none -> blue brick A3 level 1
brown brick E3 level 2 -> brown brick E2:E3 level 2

* * *

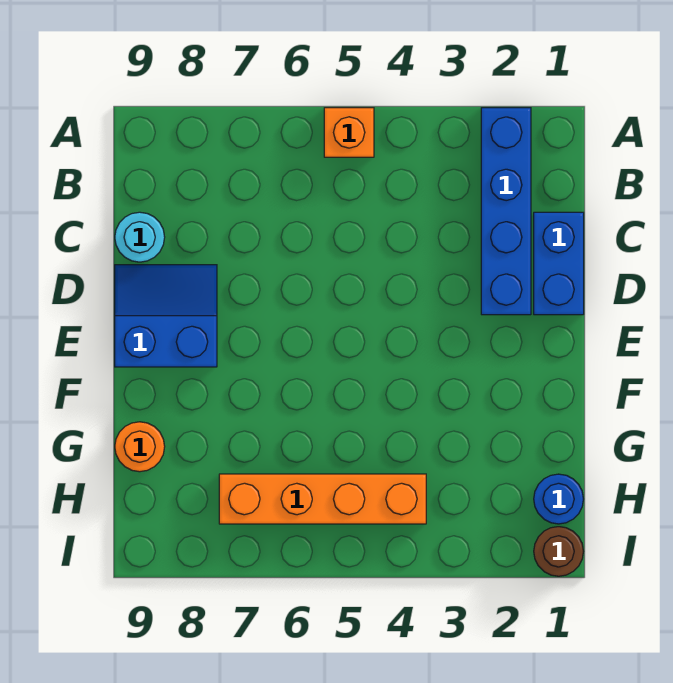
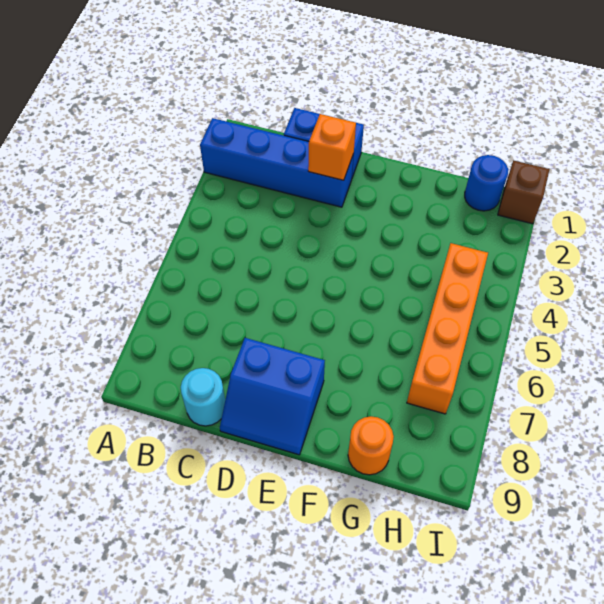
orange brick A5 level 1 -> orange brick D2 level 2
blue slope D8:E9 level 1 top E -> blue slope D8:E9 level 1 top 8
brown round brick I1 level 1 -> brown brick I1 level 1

---

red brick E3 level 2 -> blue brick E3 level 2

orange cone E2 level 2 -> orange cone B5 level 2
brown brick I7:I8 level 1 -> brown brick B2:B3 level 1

## WHAT THE TASK REQUIRES:
Where a line in the records above includes the string "blue", show it.

## RESULT BELOW:
none -> blue brick A3 level 1
blue slope D8:E9 level 1 top E -> blue slope D8:E9 level 1 top 8
red brick E3 level 2 -> blue brick E3 level 2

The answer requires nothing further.